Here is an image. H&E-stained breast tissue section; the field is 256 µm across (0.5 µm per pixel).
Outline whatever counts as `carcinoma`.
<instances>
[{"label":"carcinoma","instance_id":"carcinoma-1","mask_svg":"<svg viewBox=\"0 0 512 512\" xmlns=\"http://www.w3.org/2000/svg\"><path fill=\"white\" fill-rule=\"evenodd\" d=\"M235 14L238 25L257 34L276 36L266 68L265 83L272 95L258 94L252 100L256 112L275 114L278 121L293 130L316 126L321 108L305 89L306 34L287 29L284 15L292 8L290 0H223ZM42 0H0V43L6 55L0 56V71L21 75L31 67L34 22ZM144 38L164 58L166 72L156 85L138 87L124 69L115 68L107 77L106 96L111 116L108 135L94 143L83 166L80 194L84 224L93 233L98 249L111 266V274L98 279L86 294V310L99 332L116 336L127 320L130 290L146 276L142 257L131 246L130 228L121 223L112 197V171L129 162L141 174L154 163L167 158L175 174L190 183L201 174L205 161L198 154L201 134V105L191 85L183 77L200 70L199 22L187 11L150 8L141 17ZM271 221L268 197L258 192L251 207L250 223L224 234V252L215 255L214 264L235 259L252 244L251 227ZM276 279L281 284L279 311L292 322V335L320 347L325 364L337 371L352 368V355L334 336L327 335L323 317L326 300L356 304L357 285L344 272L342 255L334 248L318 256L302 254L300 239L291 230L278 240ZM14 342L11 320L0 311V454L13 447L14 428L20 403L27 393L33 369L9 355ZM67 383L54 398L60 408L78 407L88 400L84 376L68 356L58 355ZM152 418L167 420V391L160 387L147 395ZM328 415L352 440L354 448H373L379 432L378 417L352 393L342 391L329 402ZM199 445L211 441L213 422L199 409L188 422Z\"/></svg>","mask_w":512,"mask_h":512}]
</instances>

- _What you are asked to do_:
Make an exact copy of the material above.

- _Answer for the task_:
Here is an image. H&E-stained breast tissue section; the field is 256 µm across (0.5 µm per pixel).
Outline whatever counts as `carcinoma`.
<instances>
[{"label":"carcinoma","instance_id":"carcinoma-1","mask_svg":"<svg viewBox=\"0 0 512 512\" xmlns=\"http://www.w3.org/2000/svg\"><path fill=\"white\" fill-rule=\"evenodd\" d=\"M235 14L238 25L257 34L276 36L266 68L265 83L272 95L258 94L252 100L256 112L275 114L278 121L293 130L316 126L321 108L305 89L306 34L287 29L284 15L292 8L290 0H223ZM42 0H0V43L6 55L0 56V71L21 75L31 67L34 22ZM144 38L164 58L166 72L156 85L138 87L124 69L115 68L107 77L106 96L111 116L108 135L94 143L83 166L80 194L84 224L93 233L98 249L111 266V274L98 279L86 294V310L99 332L116 336L127 320L130 290L146 276L142 257L131 246L130 228L121 223L112 197V171L129 162L141 174L154 163L167 158L175 174L190 183L201 174L205 161L198 154L201 134V105L191 85L183 77L200 70L199 22L187 11L150 8L141 17ZM271 221L268 197L258 192L251 207L250 223L224 234V252L215 255L214 264L235 259L252 244L251 227ZM276 279L281 284L279 311L292 322V335L320 347L325 364L337 371L352 368V355L334 336L327 335L323 317L326 300L356 304L357 285L344 272L342 255L334 248L318 256L302 254L300 239L291 230L278 240ZM14 342L11 320L0 311V454L13 447L14 428L20 403L27 393L33 369L9 355ZM67 383L54 398L60 408L78 407L88 400L84 376L68 356L58 355ZM152 418L167 420V391L160 387L147 395ZM328 415L352 440L354 448H373L379 432L378 417L352 393L342 391L329 402ZM199 445L211 441L213 422L199 409L188 422Z\"/></svg>","mask_w":512,"mask_h":512}]
</instances>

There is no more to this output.